§ Action item
As the answer, give exactly the lines of the records below from the one with "camera: 140 degrees right, 5 degrees up" through the one with "none -> black candle [458,405,547,520]", ends included and pictures left out.

§ Recorded data
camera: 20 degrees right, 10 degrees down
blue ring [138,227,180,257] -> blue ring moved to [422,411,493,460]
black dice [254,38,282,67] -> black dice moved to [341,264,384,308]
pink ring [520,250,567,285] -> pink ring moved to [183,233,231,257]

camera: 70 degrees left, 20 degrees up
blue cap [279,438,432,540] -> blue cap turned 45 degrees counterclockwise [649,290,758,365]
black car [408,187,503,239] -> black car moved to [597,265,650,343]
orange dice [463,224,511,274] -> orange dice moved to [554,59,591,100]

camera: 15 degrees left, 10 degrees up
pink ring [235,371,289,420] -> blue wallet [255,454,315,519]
* * *
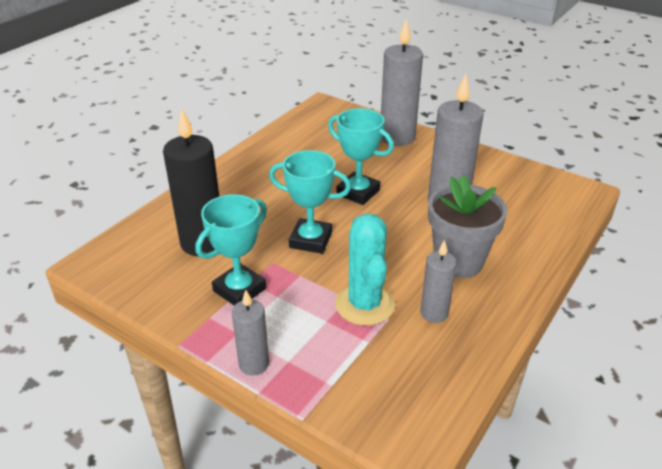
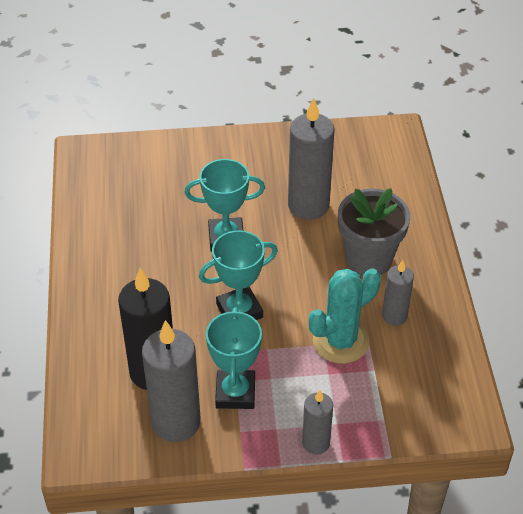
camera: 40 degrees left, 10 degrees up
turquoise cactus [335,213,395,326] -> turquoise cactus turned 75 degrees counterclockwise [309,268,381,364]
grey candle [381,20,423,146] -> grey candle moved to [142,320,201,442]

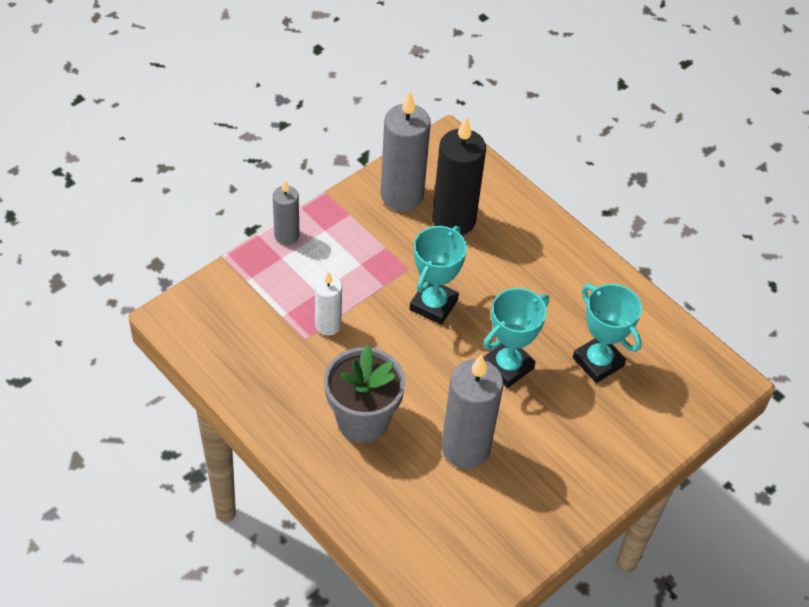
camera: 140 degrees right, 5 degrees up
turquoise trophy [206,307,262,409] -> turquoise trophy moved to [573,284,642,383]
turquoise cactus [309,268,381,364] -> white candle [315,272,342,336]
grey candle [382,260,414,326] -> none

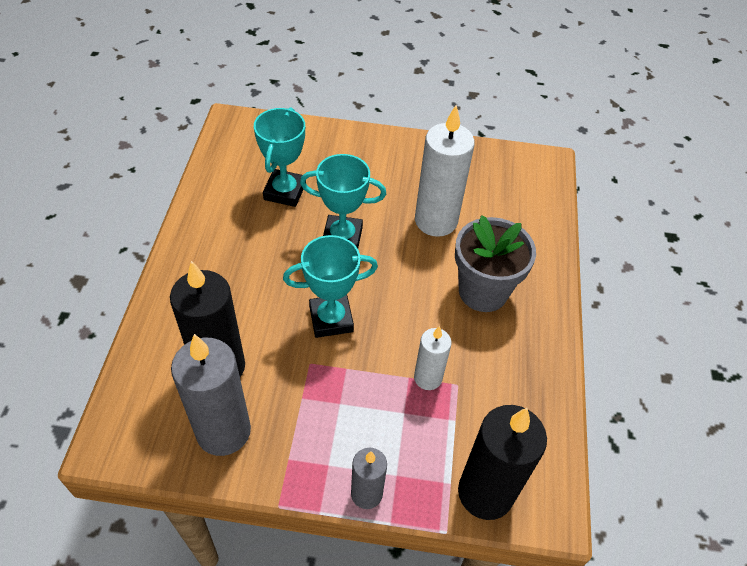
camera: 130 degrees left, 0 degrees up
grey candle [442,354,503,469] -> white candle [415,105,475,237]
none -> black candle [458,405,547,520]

§ Your response
camera: 140 degrees right, 5 degrees up
turquoise trophy [206,307,262,409] -> turquoise trophy moved to [573,284,642,383]
turquoise cactus [309,268,381,364] -> white candle [315,272,342,336]
grey candle [382,260,414,326] -> none

camera: 130 degrees left, 0 degrees up
grey candle [442,354,503,469] -> white candle [415,105,475,237]
none -> black candle [458,405,547,520]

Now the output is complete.